:: Directions ::
Find the line that contains "(525, 91) = (754, 490): orange" in the records below, then repeat exactly that line and each one after it, leaving pictures out.

:: Supplied material ::

################

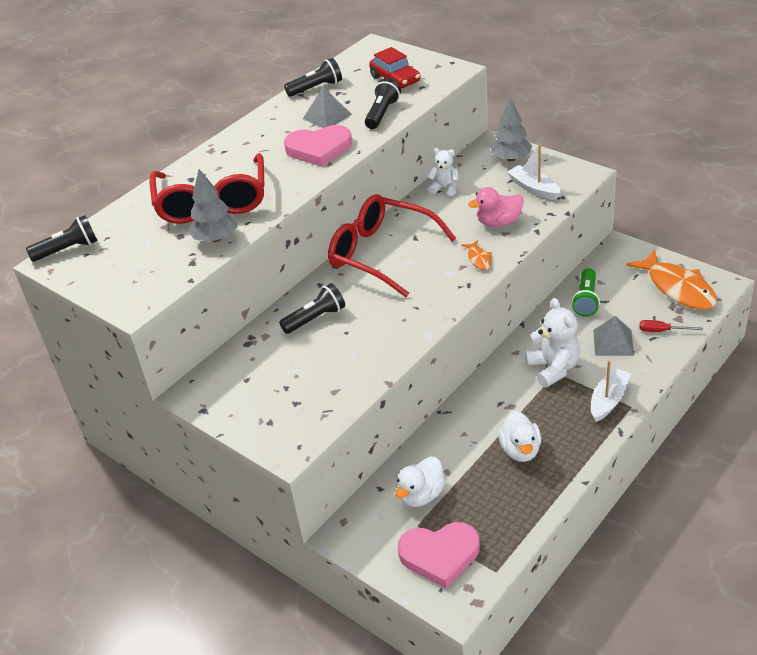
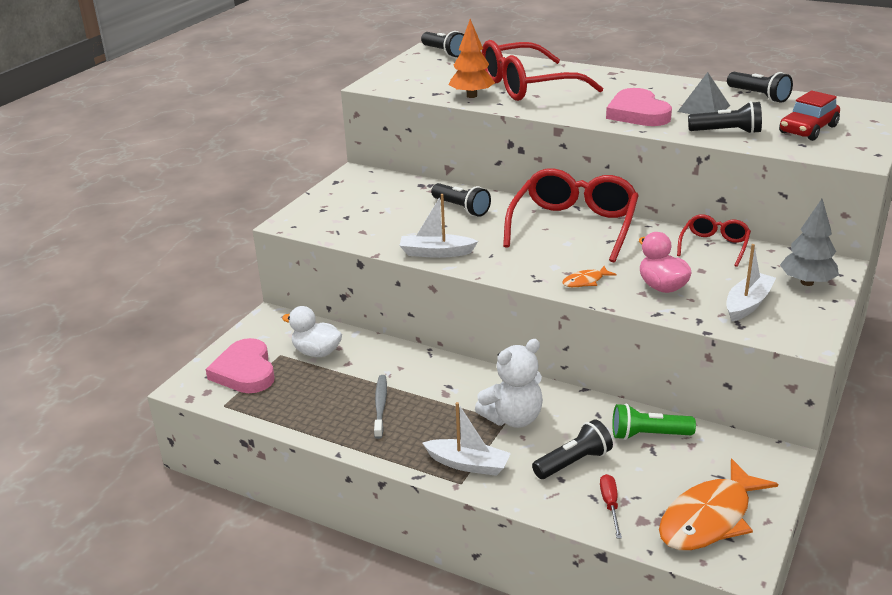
camera: 75 degrees right, 10 degrees down
(216, 238) = (472, 96): grey tree -> orange tree
(399, 341) = (436, 253): none -> white boat
(444, 188) = (714, 246): white teddy bear -> red glasses
(520, 450) = (380, 406): white duck -> grey toothbrush
(613, 342) = (573, 462): grey pyramid -> black flashlight

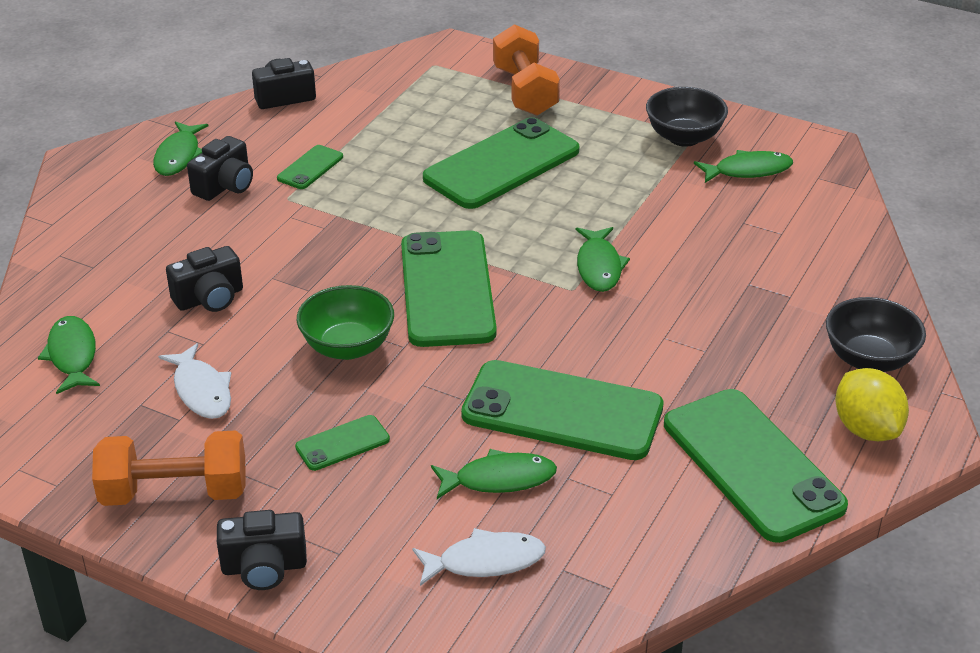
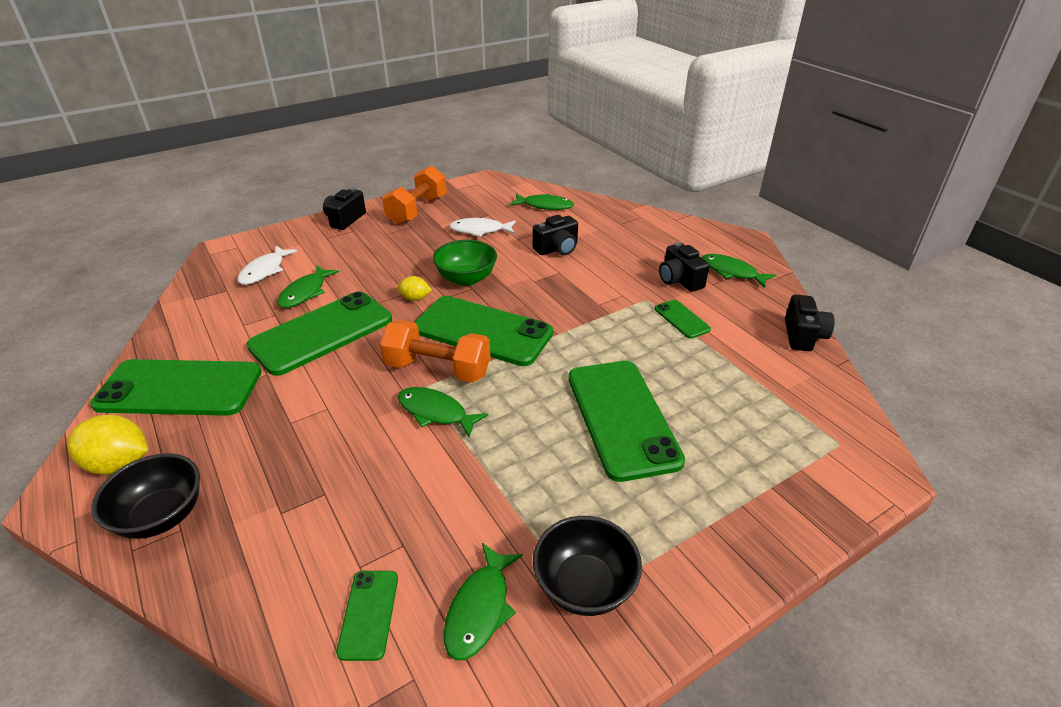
camera: 120 degrees right, 0 degrees up
(210, 298) = (557, 249): black camera -> black camera turned 120 degrees counterclockwise
(342, 443) = (393, 257): green phone -> green phone (369, 614)
(427, 370) = (415, 298): none -> yellow lemon
(525, 91) = (754, 490): orange dumbbell -> orange dumbbell (438, 369)

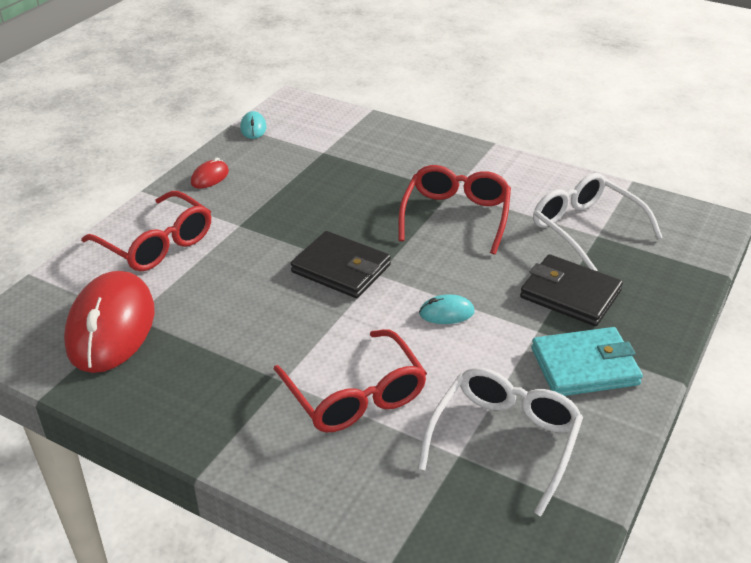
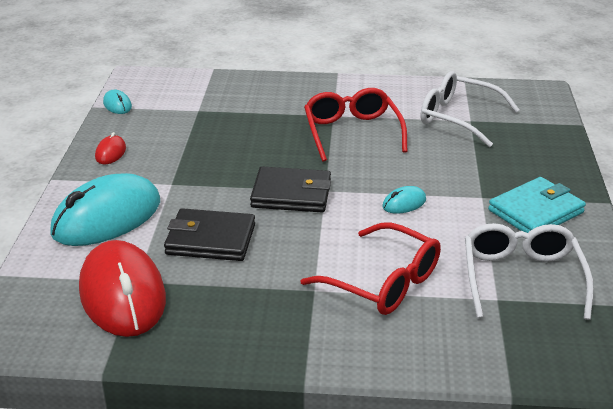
camera: 25 degrees left, 5 degrees down
(156, 244) = (107, 217): red glasses -> turquoise mouse
(570, 294) = (485, 165): black wallet -> black wallet (210, 239)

################

:: Solution for this exercise ::
(525, 91) = (754, 490): orange dumbbell -> orange dumbbell (438, 369)

camera: 25 degrees left, 5 degrees down
(156, 244) = (107, 217): red glasses -> turquoise mouse
(570, 294) = (485, 165): black wallet -> black wallet (210, 239)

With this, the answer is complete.